WRITTEN INSTRUCTION
Copy every line of text in the data below word for word, and leave the pictures out of your answer.

INPUT FOR THIS TASK
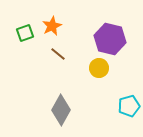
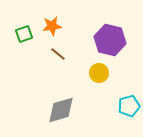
orange star: rotated 18 degrees clockwise
green square: moved 1 px left, 1 px down
purple hexagon: moved 1 px down
yellow circle: moved 5 px down
gray diamond: rotated 44 degrees clockwise
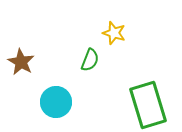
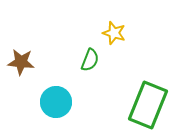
brown star: rotated 24 degrees counterclockwise
green rectangle: rotated 39 degrees clockwise
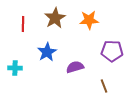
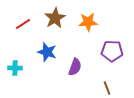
orange star: moved 1 px left, 2 px down
red line: rotated 56 degrees clockwise
blue star: rotated 24 degrees counterclockwise
purple semicircle: rotated 126 degrees clockwise
brown line: moved 3 px right, 2 px down
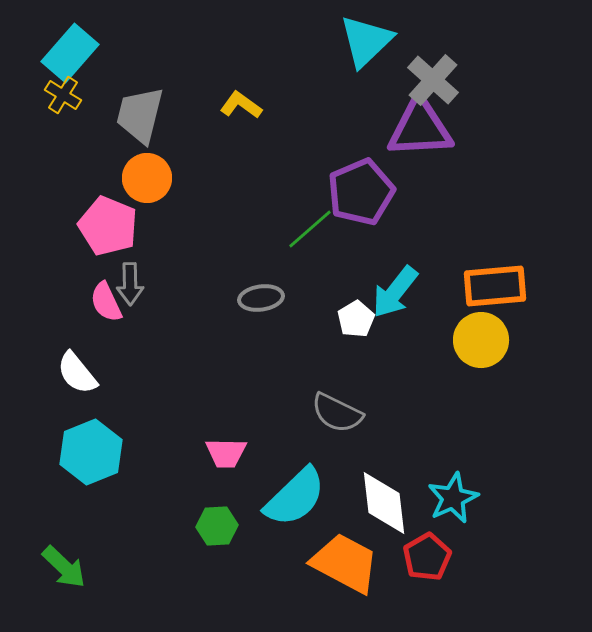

SOLUTION TO THE PROBLEM
orange star: rotated 18 degrees clockwise
green square: moved 1 px left, 1 px down
purple hexagon: moved 1 px down
yellow circle: moved 5 px down
gray diamond: rotated 44 degrees clockwise
brown star: rotated 24 degrees counterclockwise
green rectangle: rotated 39 degrees clockwise
orange star: moved 1 px left, 2 px down
red line: rotated 56 degrees clockwise
blue star: rotated 24 degrees counterclockwise
purple semicircle: rotated 126 degrees clockwise
brown line: moved 3 px right, 2 px down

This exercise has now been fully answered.